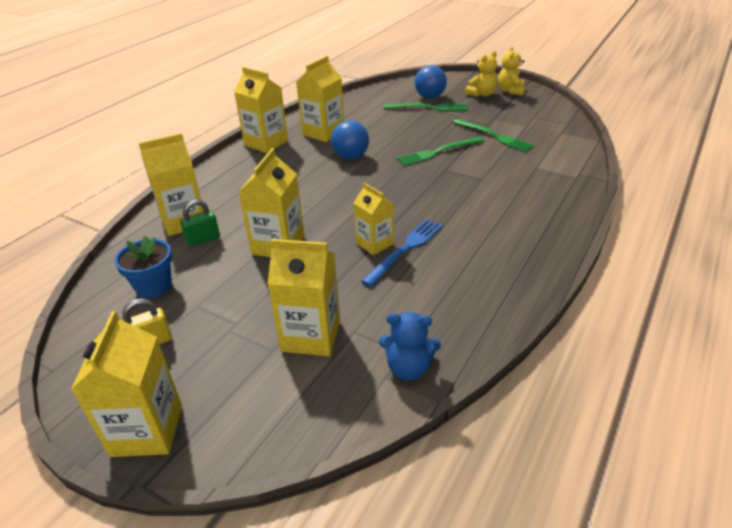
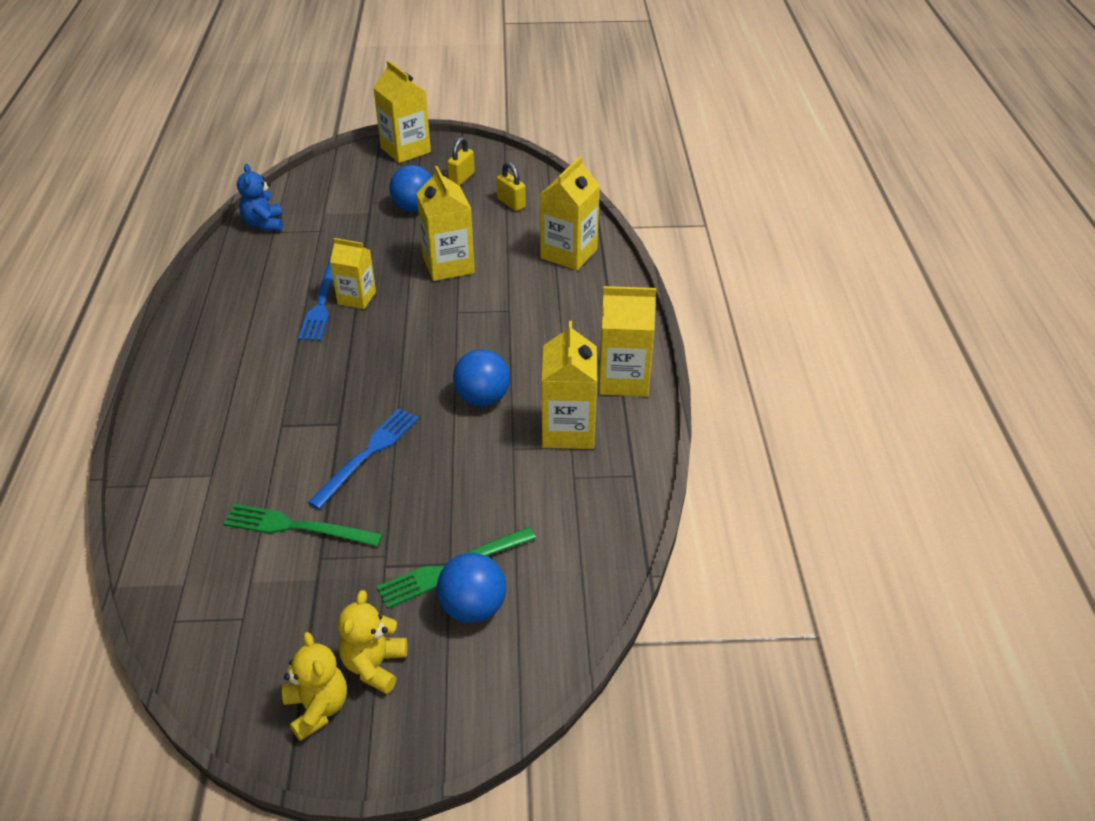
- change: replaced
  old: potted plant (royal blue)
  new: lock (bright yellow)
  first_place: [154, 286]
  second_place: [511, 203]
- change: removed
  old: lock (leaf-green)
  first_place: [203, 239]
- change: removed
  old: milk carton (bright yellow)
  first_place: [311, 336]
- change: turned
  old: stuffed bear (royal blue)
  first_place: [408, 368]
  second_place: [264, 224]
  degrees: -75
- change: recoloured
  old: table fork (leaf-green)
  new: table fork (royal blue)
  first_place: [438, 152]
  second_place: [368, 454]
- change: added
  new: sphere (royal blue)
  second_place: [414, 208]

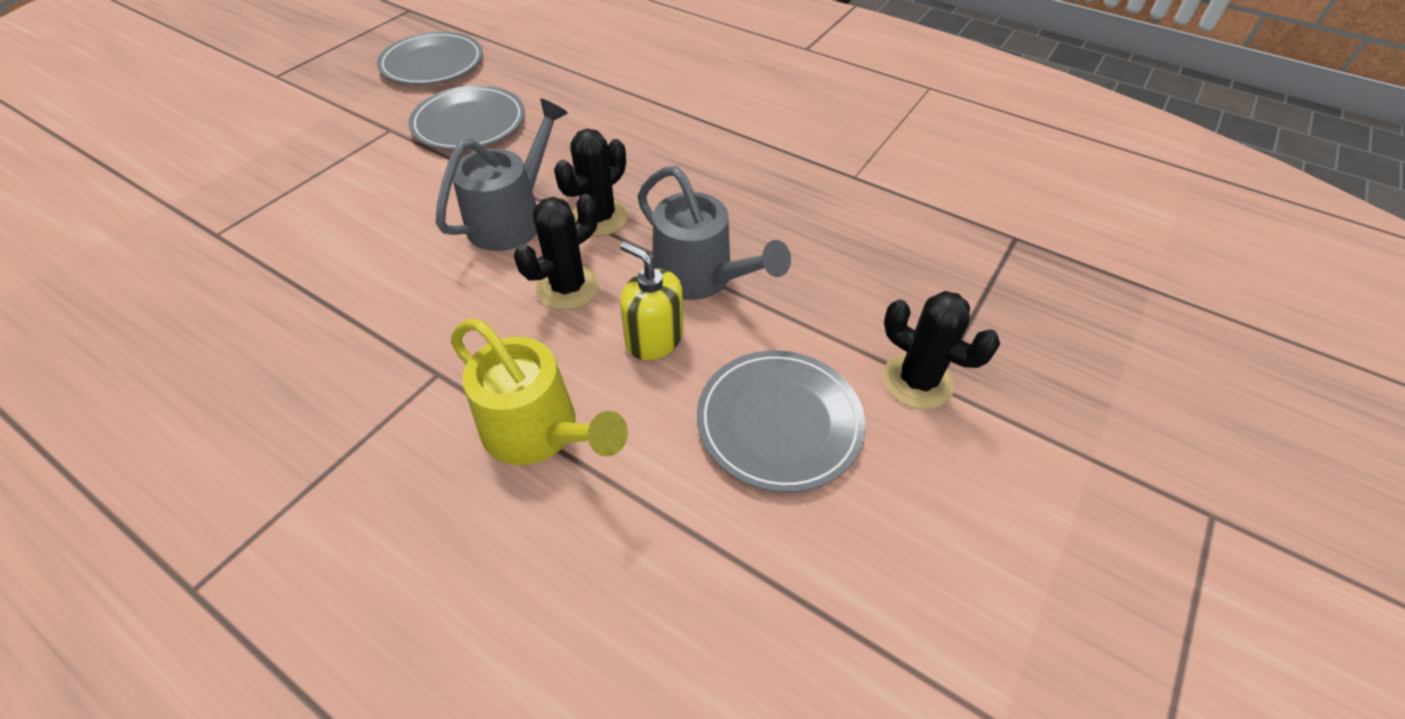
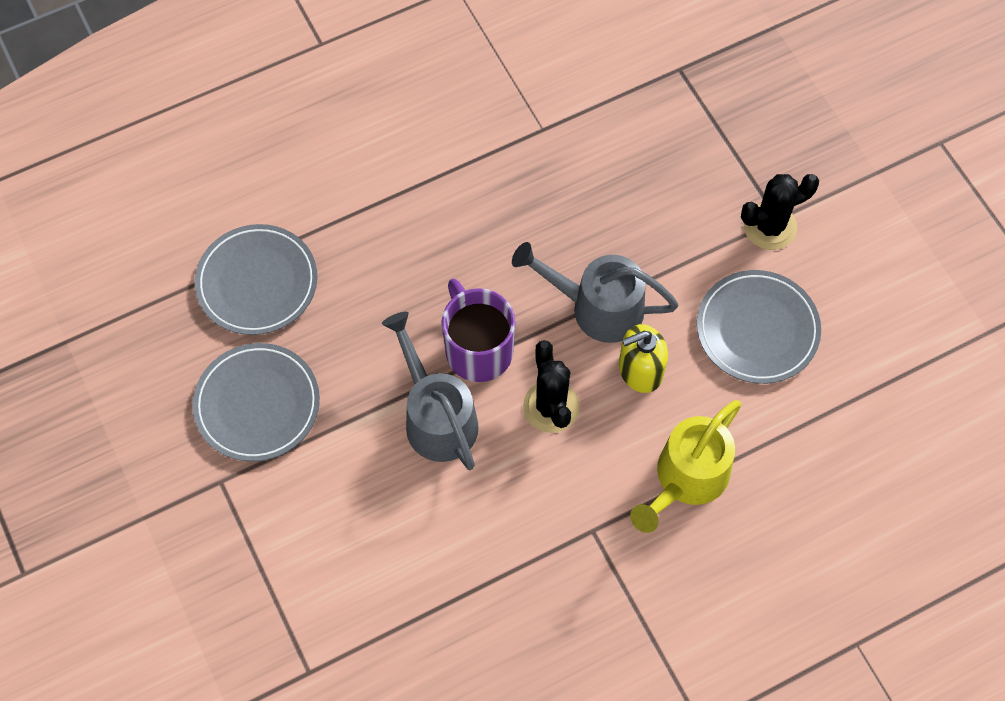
- change: moved
  old: plate (gray)
  first_place: [432, 64]
  second_place: [257, 282]
- change: turned
  old: sprinkling can (bright yellow)
  first_place: [540, 432]
  second_place: [686, 480]
  degrees: 150
- change: replaced
  old: saguaro cactus (black)
  new: coffee mug (purple)
  first_place: [599, 218]
  second_place: [477, 349]
- change: turned
  old: sprinkling can (gray)
  first_place: [701, 278]
  second_place: [596, 307]
  degrees: -150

##########

Return only the lines from the line containing "second_place: [264, 224]" through the last line of the records above, both ends included, exactly as written, leaving pictures out.

**Exercise result:**
  second_place: [264, 224]
  degrees: -75
- change: recoloured
  old: table fork (leaf-green)
  new: table fork (royal blue)
  first_place: [438, 152]
  second_place: [368, 454]
- change: added
  new: sphere (royal blue)
  second_place: [414, 208]

- change: moved
  old: plate (gray)
  first_place: [432, 64]
  second_place: [257, 282]
- change: turned
  old: sprinkling can (bright yellow)
  first_place: [540, 432]
  second_place: [686, 480]
  degrees: 150
- change: replaced
  old: saguaro cactus (black)
  new: coffee mug (purple)
  first_place: [599, 218]
  second_place: [477, 349]
- change: turned
  old: sprinkling can (gray)
  first_place: [701, 278]
  second_place: [596, 307]
  degrees: -150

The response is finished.